● PROBLEM REQUIREMENTS: Although the entries contain pictures, write out only their text, exactly as it stands.

*** Begin section ***

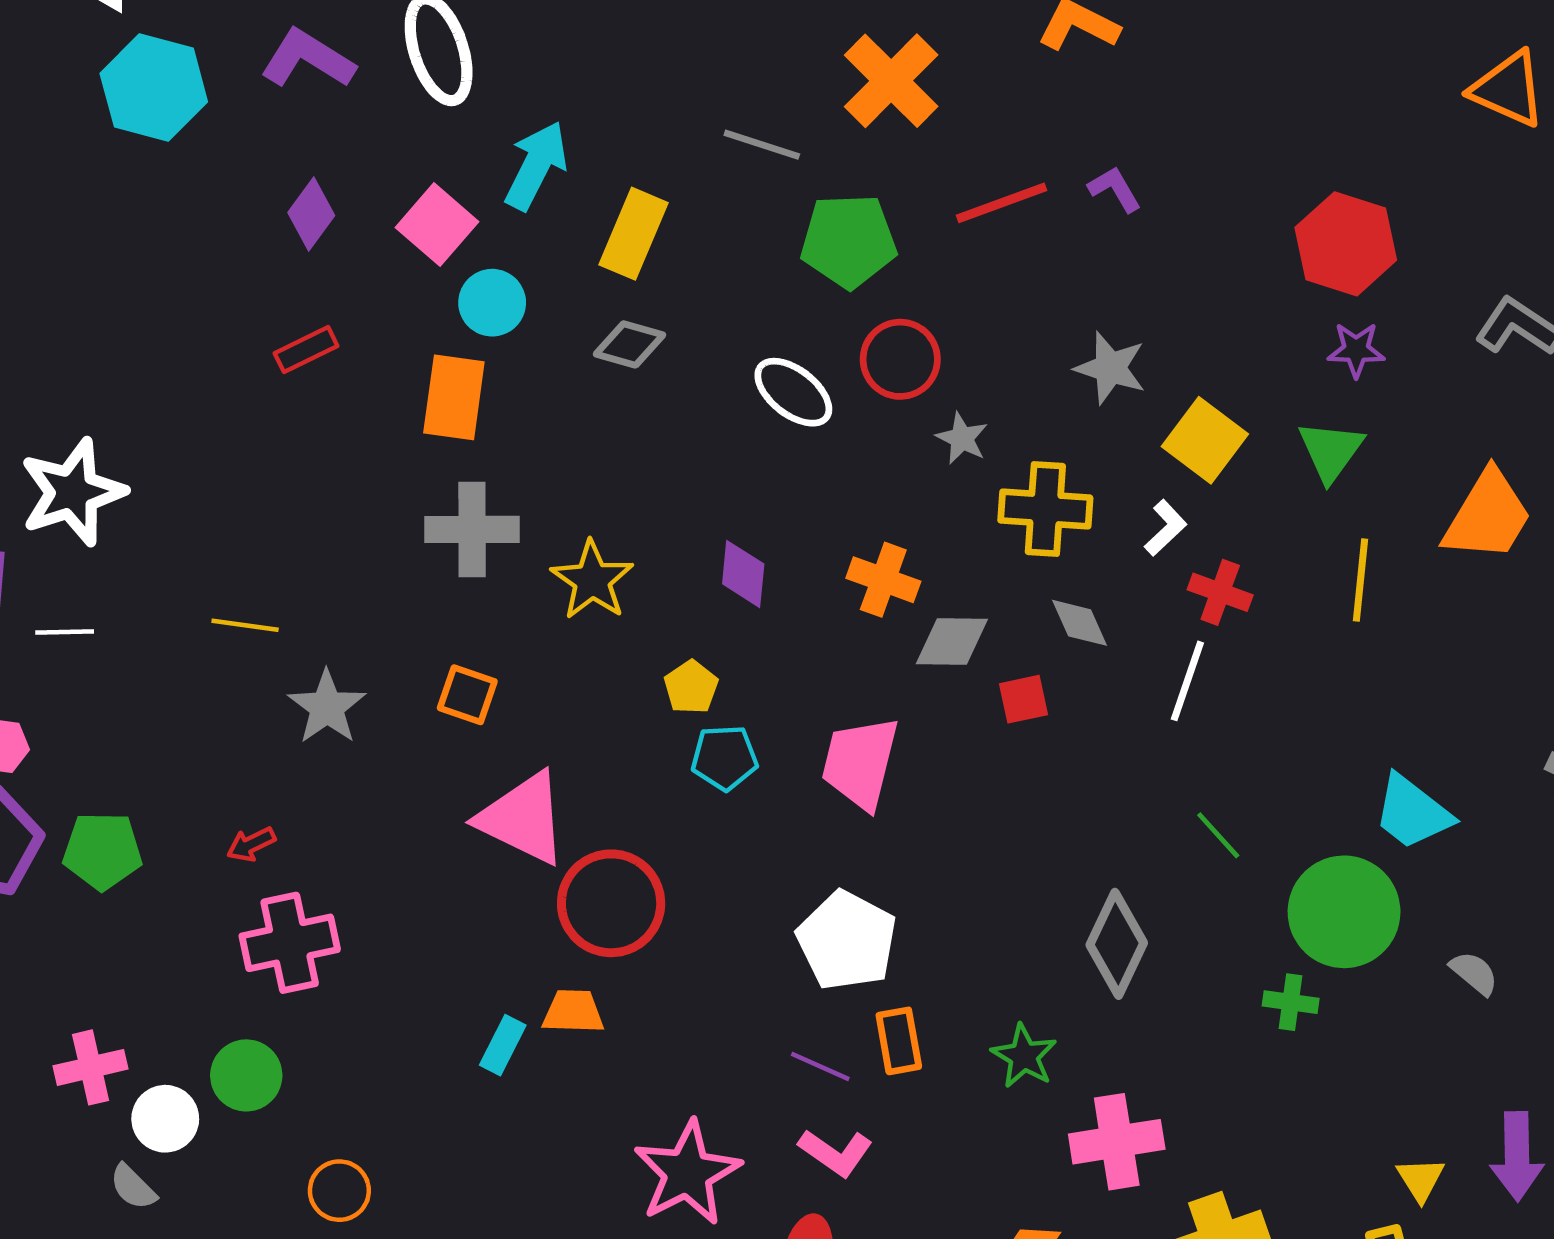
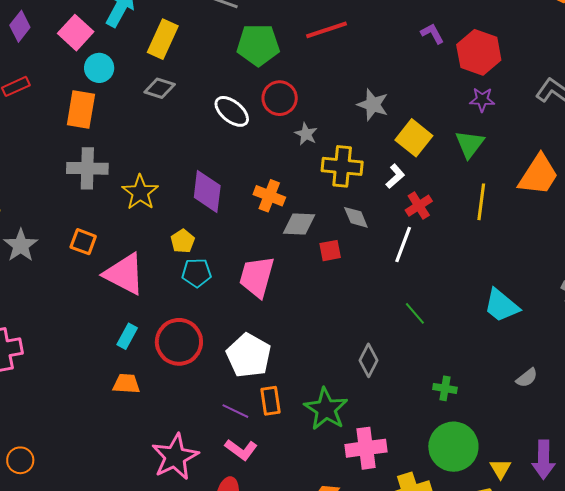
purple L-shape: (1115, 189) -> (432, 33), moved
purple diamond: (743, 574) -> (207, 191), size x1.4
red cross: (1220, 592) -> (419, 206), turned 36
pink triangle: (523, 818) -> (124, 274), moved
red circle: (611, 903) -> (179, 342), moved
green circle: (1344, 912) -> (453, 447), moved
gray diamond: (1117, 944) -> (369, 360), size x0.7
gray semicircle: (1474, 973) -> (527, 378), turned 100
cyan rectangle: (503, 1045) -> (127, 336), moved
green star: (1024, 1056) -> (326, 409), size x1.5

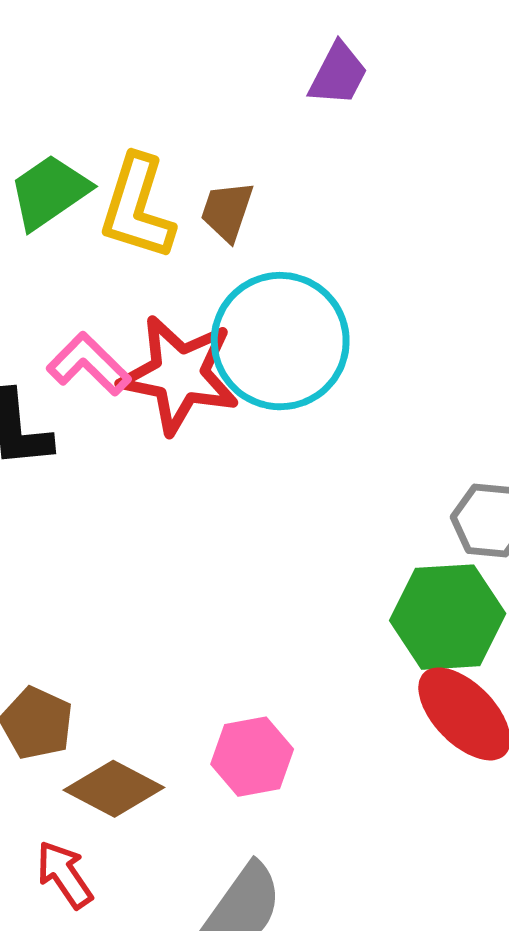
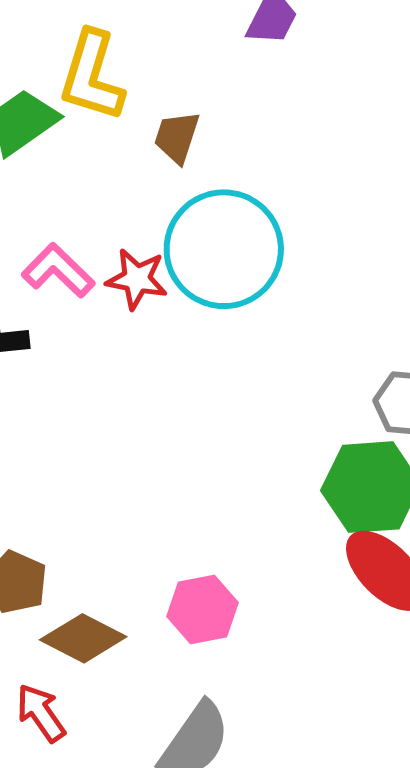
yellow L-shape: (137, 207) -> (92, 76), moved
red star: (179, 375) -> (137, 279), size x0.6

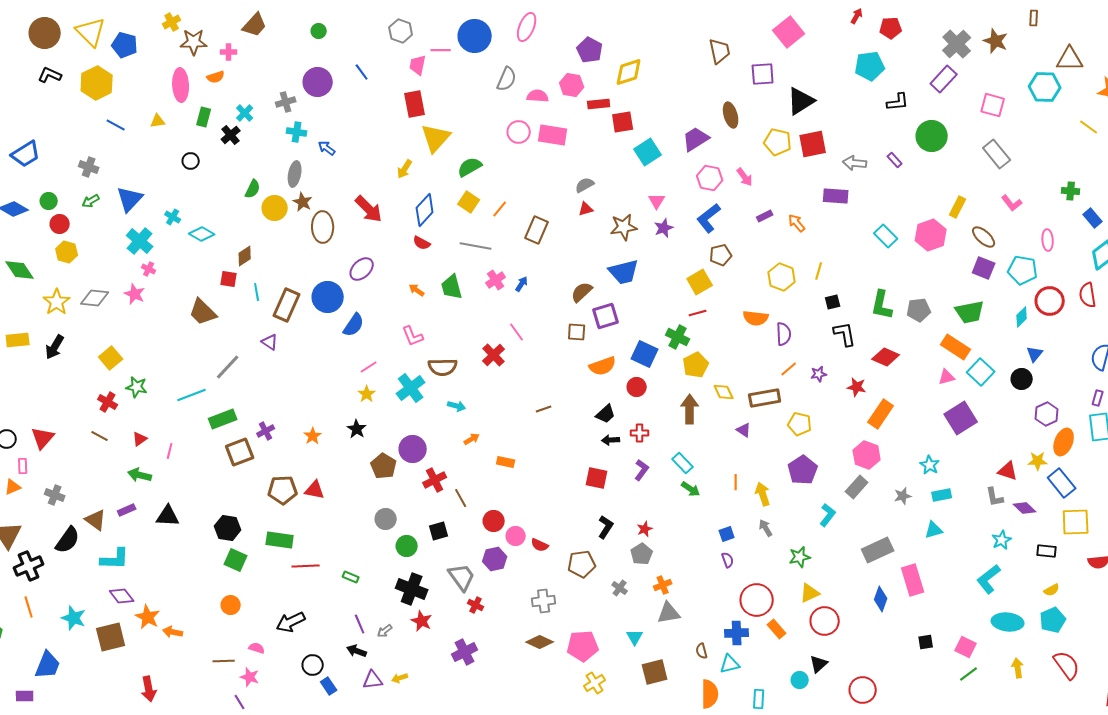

*** End section ***

● EXERCISE SOLUTION:
purple L-shape: (1115, 189) -> (432, 33), moved
purple diamond: (743, 574) -> (207, 191), size x1.4
red cross: (1220, 592) -> (419, 206), turned 36
pink triangle: (523, 818) -> (124, 274), moved
red circle: (611, 903) -> (179, 342), moved
green circle: (1344, 912) -> (453, 447), moved
gray diamond: (1117, 944) -> (369, 360), size x0.7
gray semicircle: (1474, 973) -> (527, 378), turned 100
cyan rectangle: (503, 1045) -> (127, 336), moved
green star: (1024, 1056) -> (326, 409), size x1.5

yellow L-shape: (137, 207) -> (92, 76), moved
red star: (179, 375) -> (137, 279), size x0.6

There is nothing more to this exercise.